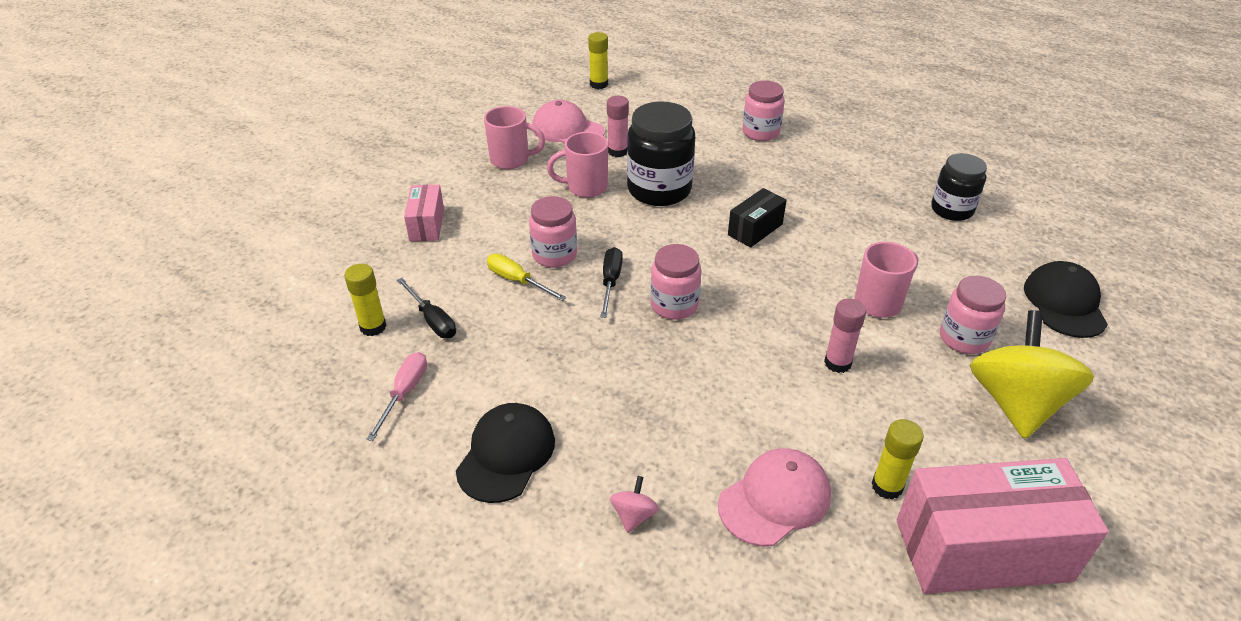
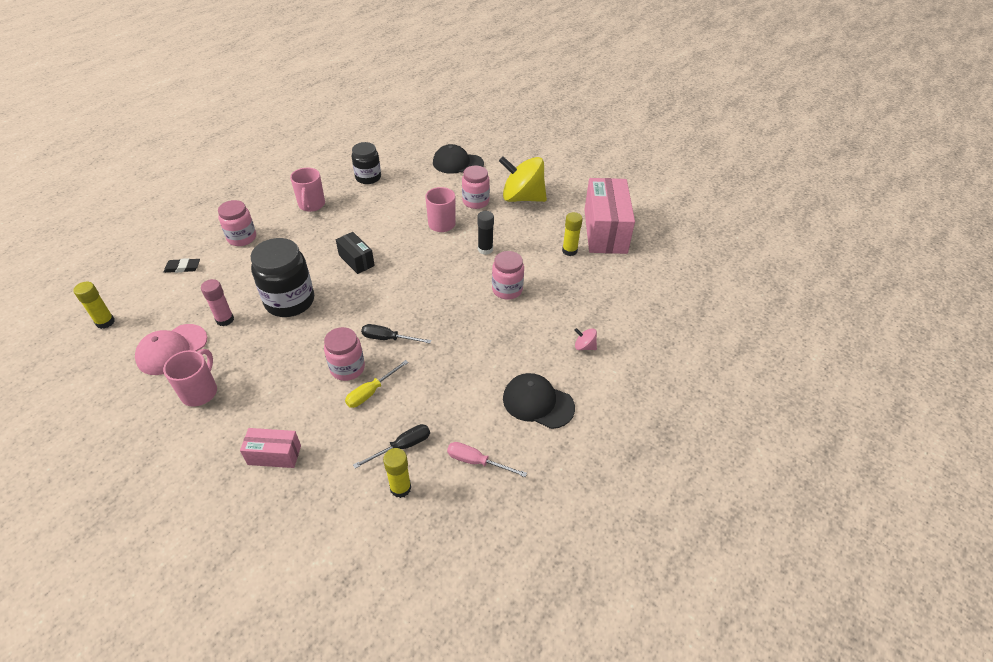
camera: 85 degrees left, 5 degrees up
pink mug [547,132,608,198] -> pink mug moved to [290,167,325,212]
pink jar [650,244,702,320] -> pink jar moved to [492,251,524,300]
pink cap [718,448,831,547] -> none
pink glue stick [824,298,866,373] -> black glue stick [478,211,494,255]
none -> black eraser [164,258,200,273]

### [Task]
Output the lines from the one holding "pink glue stick" to the last line of the material, inclusive, exactly as they appear. Add no others.

### [Result for this task]
pink glue stick [824,298,866,373] -> black glue stick [478,211,494,255]
none -> black eraser [164,258,200,273]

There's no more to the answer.